MATERIAL TO PROCESS =
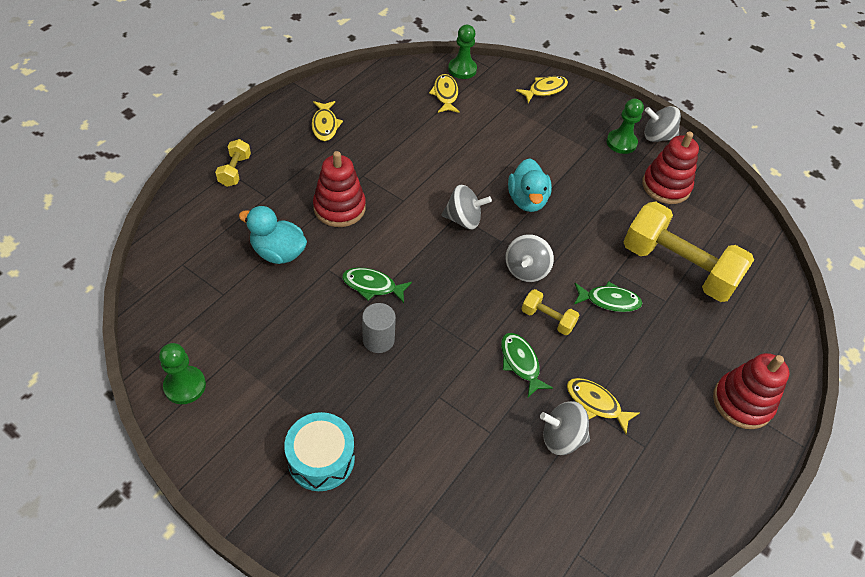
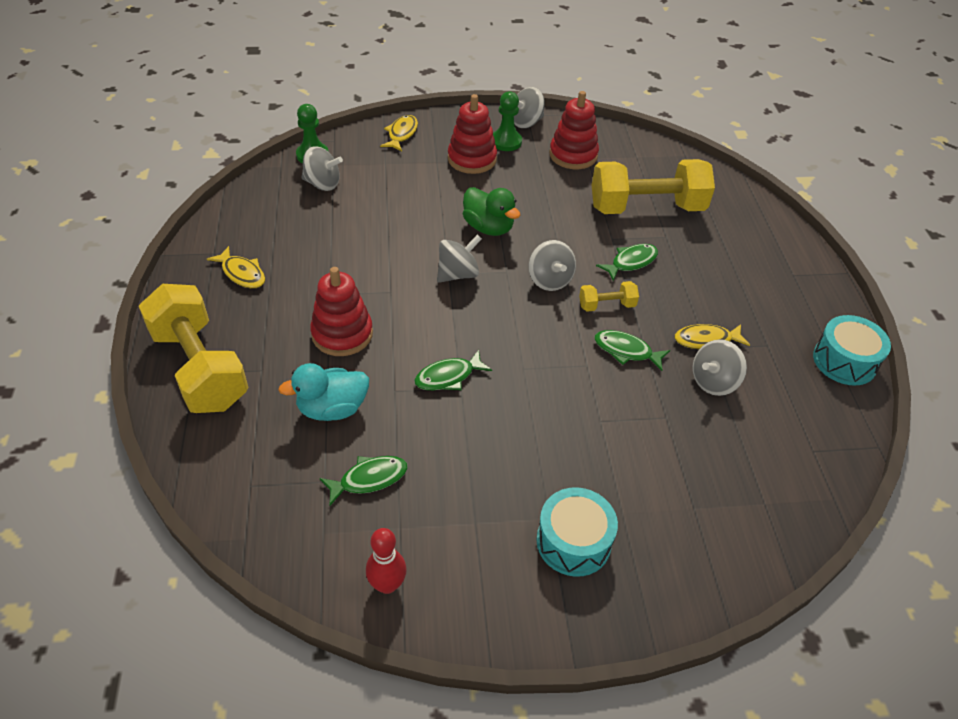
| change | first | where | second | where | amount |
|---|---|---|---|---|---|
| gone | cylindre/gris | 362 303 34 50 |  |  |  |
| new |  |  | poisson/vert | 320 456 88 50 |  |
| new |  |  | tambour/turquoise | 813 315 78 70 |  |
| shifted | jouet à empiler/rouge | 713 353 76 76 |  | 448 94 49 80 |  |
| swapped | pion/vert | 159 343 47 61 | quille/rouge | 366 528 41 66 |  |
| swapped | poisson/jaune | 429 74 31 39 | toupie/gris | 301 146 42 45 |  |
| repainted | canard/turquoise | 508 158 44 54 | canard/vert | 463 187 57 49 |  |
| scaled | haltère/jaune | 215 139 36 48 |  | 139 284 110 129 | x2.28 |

WORK REQUIRED = Across all of the records above, how many lines include the string "gris"? Answer with one number only.

EXERCISE RESPONSE = 2